> [MATERIAL FOR THIS TASK]

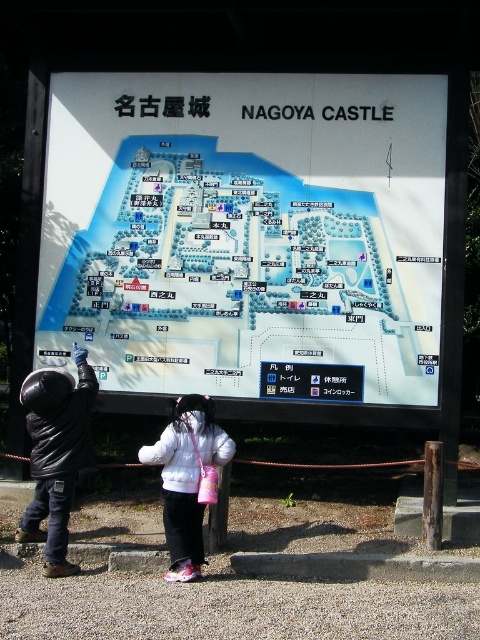
Is white fluffy jacket at center wider than white plastic sign at center?

Incorrect, white fluffy jacket at center's width does not surpass white plastic sign at center's.

Is point (175, 506) more distant than point (354, 380)?

No, it is in front of (354, 380).

Between point (182, 456) and point (307, 390), which one is positioned behind?

Positioned behind is point (307, 390).

Find the location of `white fluffy jacket at center`. white fluffy jacket at center is located at coordinates (187, 477).

Is white paper map at center below black matte jacket at lower left?

No.

Where is `white paper map at center`? Image resolution: width=480 pixels, height=640 pixels. white paper map at center is located at coordinates (244, 228).

Locate an element on the screen. This screenshot has height=640, width=480. white paper map at center is located at coordinates (244, 228).

At what (x,y) coordinates should I click in order to perform the action: click on white paper map at center. Please return your answer as a coordinate pair (x, y). The width and height of the screenshot is (480, 640). Looking at the image, I should click on (244, 228).

Is black matte jacket at lower left wider than white fluffy jacket at center?

No, black matte jacket at lower left is not wider than white fluffy jacket at center.

Can you confirm if black matte jacket at lower left is thinner than white fluffy jacket at center?

Indeed, black matte jacket at lower left has a lesser width compared to white fluffy jacket at center.

This screenshot has height=640, width=480. Describe the element at coordinates (57, 452) in the screenshot. I see `black matte jacket at lower left` at that location.

Locate an element on the screen. Image resolution: width=480 pixels, height=640 pixels. black matte jacket at lower left is located at coordinates pyautogui.click(x=57, y=452).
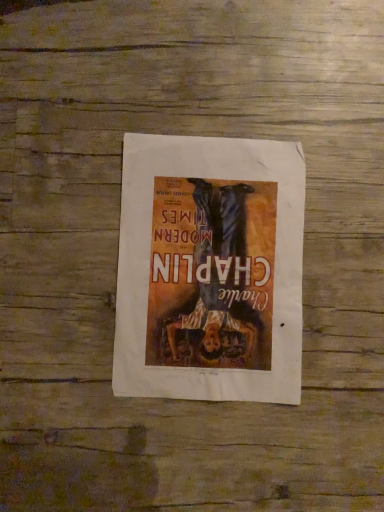
Locate an element on the screen. The width and height of the screenshot is (384, 512). blank space situated above matte paper poster at center (from a real-world perspective) is located at coordinates (208, 267).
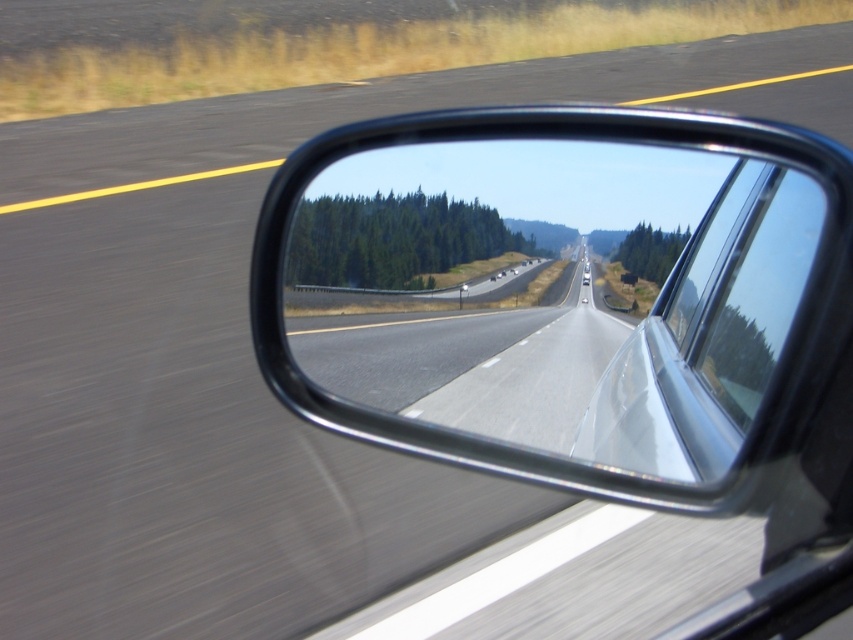
You are a driver checking the side mirror of your car. The mirror is located at the black glossy mirror at center. If the mirror were to move 0.1 units to the left, would it still show the road ahead? Please explain based on its current position at point 0.461, 0.661.

The black glossy mirror at center is currently positioned at point (563, 294). Moving it 0.1 units to the left would adjust its position to approximately (563, 230). Since the mirror is reflecting the road ahead as described in the scene, a slight lateral shift might still allow visibility of the road, but precise visibility depends on the mirror adjustment range and vehicle design. However, based on the provided information, the original position already captures the road ahead, so minor adjustments to

You are a passenger in the car and want to look at the road ahead through the black glossy mirror at center and the transparent glass car window at center. Which object allows you to see a taller portion of the road ahead?

The transparent glass car window at center allows you to see a taller portion of the road ahead because it has a greater height than the black glossy mirror at center.

You are a passenger in the car and you see the point at coordinate [563,294]. What object is located at that coordinate?

The point at coordinate [563,294] corresponds to the black glossy mirror at center.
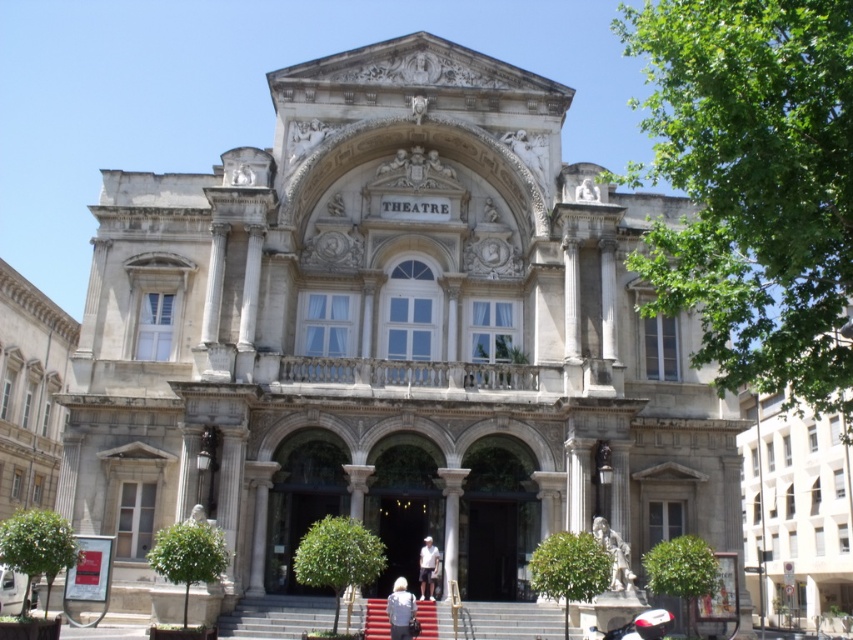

> [EXERCISE OBJECTIVE]
Transcribe every entry above word for word, omitting the pictures.

> [TASK RESULT]
Is white fluffy jacket at center wider than white plastic sign at center?

Incorrect, white fluffy jacket at center's width does not surpass white plastic sign at center's.

Is point (175, 506) more distant than point (354, 380)?

No, it is in front of (354, 380).

Between point (182, 456) and point (307, 390), which one is positioned behind?

Positioned behind is point (307, 390).

Find the location of `white fluffy jacket at center`. white fluffy jacket at center is located at coordinates (187, 477).

Is white paper map at center below black matte jacket at lower left?

No.

Where is `white paper map at center`? Image resolution: width=480 pixels, height=640 pixels. white paper map at center is located at coordinates (244, 228).

Locate an element on the screen. This screenshot has height=640, width=480. white paper map at center is located at coordinates (244, 228).

At what (x,y) coordinates should I click in order to perform the action: click on white paper map at center. Please return your answer as a coordinate pair (x, y). The width and height of the screenshot is (480, 640). Looking at the image, I should click on (244, 228).

Is black matte jacket at lower left wider than white fluffy jacket at center?

No, black matte jacket at lower left is not wider than white fluffy jacket at center.

Can you confirm if black matte jacket at lower left is thinner than white fluffy jacket at center?

Indeed, black matte jacket at lower left has a lesser width compared to white fluffy jacket at center.

This screenshot has height=640, width=480. Describe the element at coordinates (57, 452) in the screenshot. I see `black matte jacket at lower left` at that location.

Locate an element on the screen. Image resolution: width=480 pixels, height=640 pixels. black matte jacket at lower left is located at coordinates pyautogui.click(x=57, y=452).
Locate an element on the screen. The width and height of the screenshot is (384, 512). blank space situated above matte paper poster at center (from a real-world perspective) is located at coordinates (208, 267).
You are a driver checking the side mirror of your car. The mirror is located at the black glossy mirror at center. If the mirror were to move 0.1 units to the left, would it still show the road ahead? Please explain based on its current position at point 0.461, 0.661.

The black glossy mirror at center is currently positioned at point (563, 294). Moving it 0.1 units to the left would adjust its position to approximately (563, 230). Since the mirror is reflecting the road ahead as described in the scene, a slight lateral shift might still allow visibility of the road, but precise visibility depends on the mirror adjustment range and vehicle design. However, based on the provided information, the original position already captures the road ahead, so minor adjustments to

You are a passenger in the car and want to look at the road ahead through the black glossy mirror at center and the transparent glass car window at center. Which object allows you to see a taller portion of the road ahead?

The transparent glass car window at center allows you to see a taller portion of the road ahead because it has a greater height than the black glossy mirror at center.

You are a passenger in the car and you see the point at coordinate [563,294]. What object is located at that coordinate?

The point at coordinate [563,294] corresponds to the black glossy mirror at center.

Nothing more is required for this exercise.